**Aim of the exercise**
Would you return every entry below exactly as written, without its images?

BEGIN Data for processing

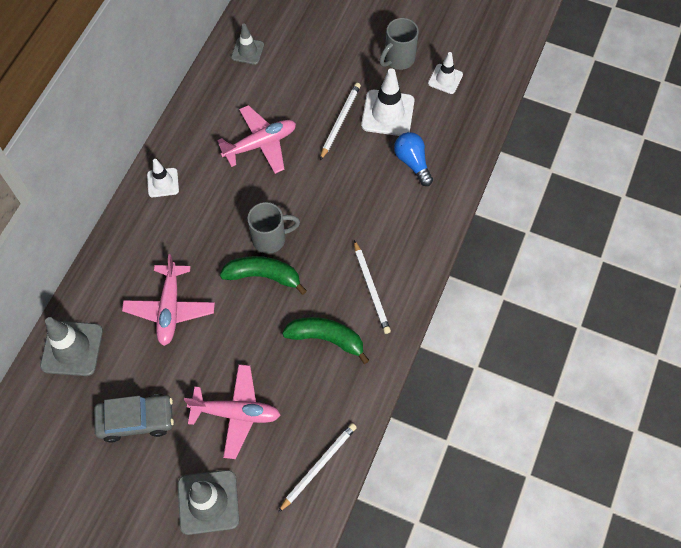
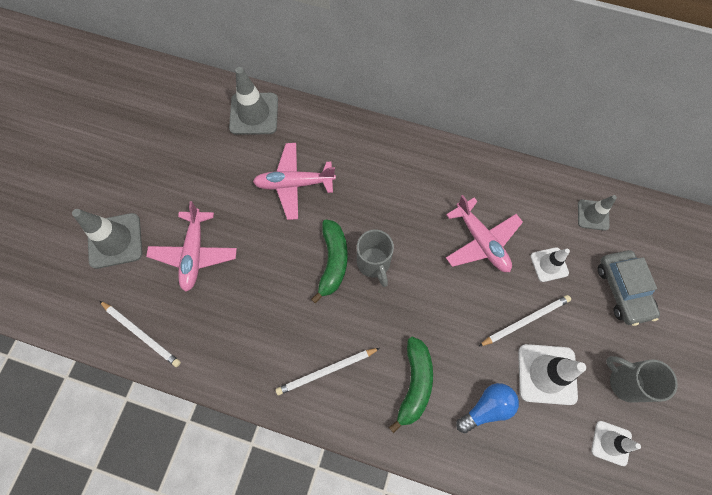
camera: 85 degrees right, 5 degrees up
(136, 420) = (190, 173): grey car -> grey car (623, 290)
(163, 182) = (423, 158): white traffic cone -> white traffic cone (549, 264)
(326, 338) = (269, 329): green banana -> green banana (414, 384)
(340, 121) = (525, 320): white pencil -> white pencil turned 45 degrees counterclockwise

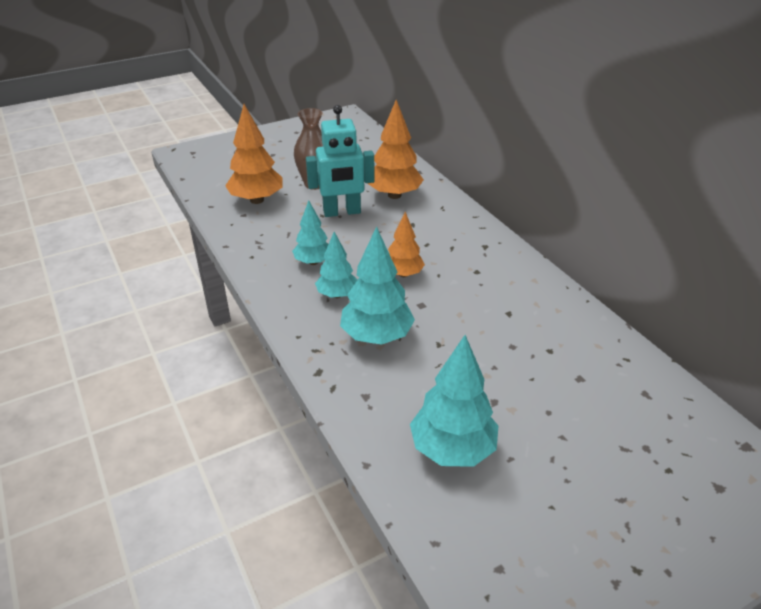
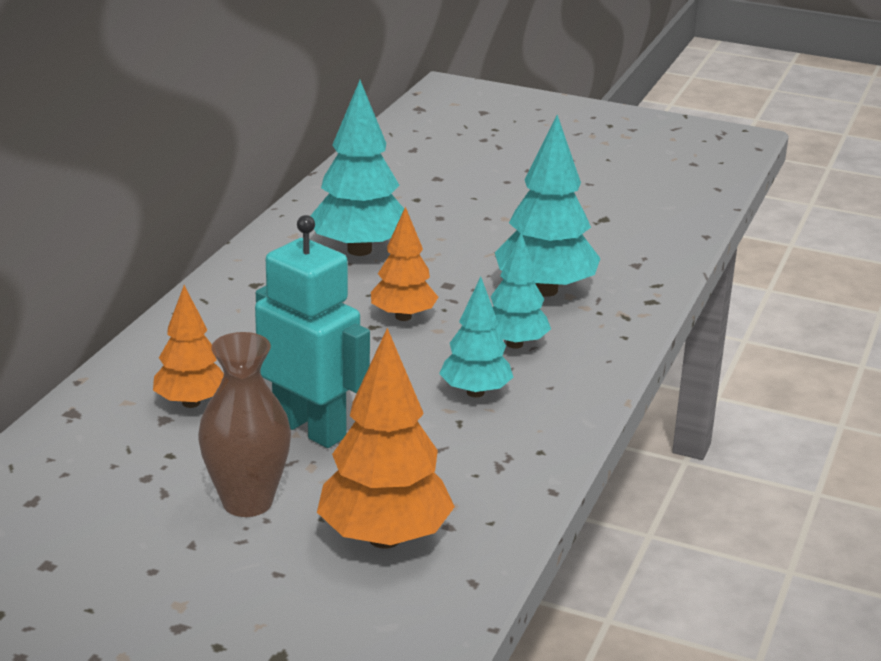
camera: 130 degrees left, 10 degrees down
(394, 195) = (191, 403): orange tree -> orange tree, size x0.63
(452, 449) = (622, 207): turquoise tree -> turquoise tree (359, 250)

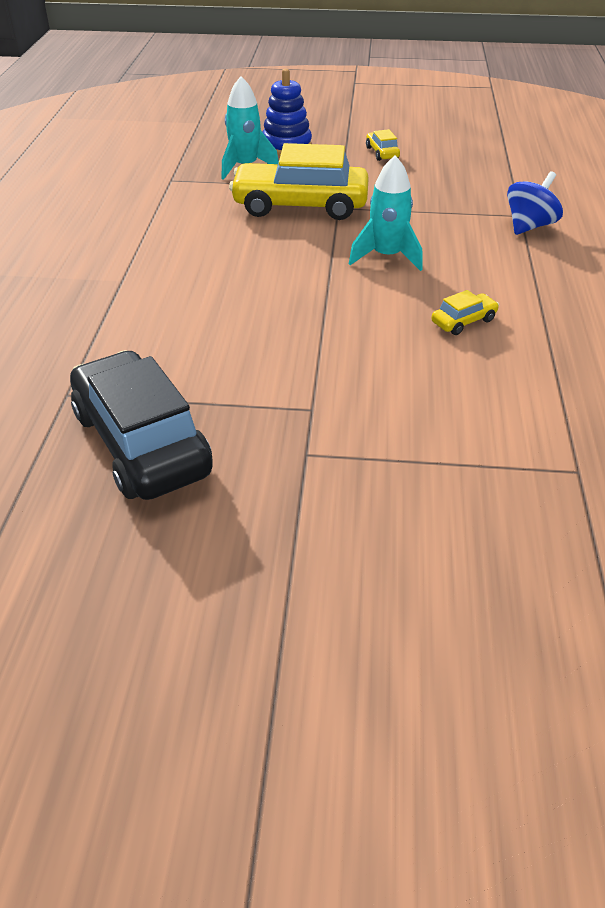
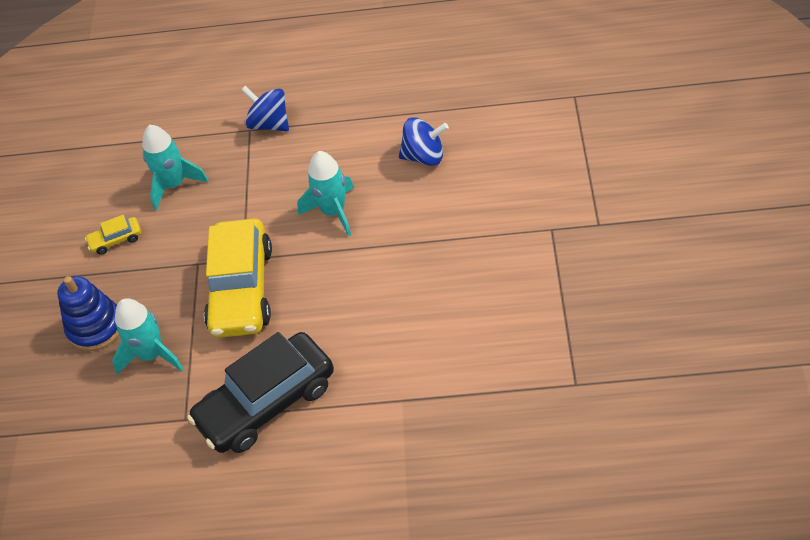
camera: 90 degrees left, 10 degrees up
(141, 443) = (615, 318): black car -> black car (266, 403)
(445, 177) = (174, 185): none -> turquoise rocket
(463, 321) = (424, 156): yellow car -> blue spinning top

END Data for processing

**Answer area**
camera: 85 degrees right, 5 degrees up
(136, 420) = (190, 173): grey car -> grey car (623, 290)
(163, 182) = (423, 158): white traffic cone -> white traffic cone (549, 264)
(326, 338) = (269, 329): green banana -> green banana (414, 384)
(340, 121) = (525, 320): white pencil -> white pencil turned 45 degrees counterclockwise

camera: 130 degrees left, 10 degrees down
(394, 195) = (191, 403): orange tree -> orange tree, size x0.63
(452, 449) = (622, 207): turquoise tree -> turquoise tree (359, 250)

camera: 90 degrees left, 10 degrees up
(141, 443) = (615, 318): black car -> black car (266, 403)
(445, 177) = (174, 185): none -> turquoise rocket
(463, 321) = (424, 156): yellow car -> blue spinning top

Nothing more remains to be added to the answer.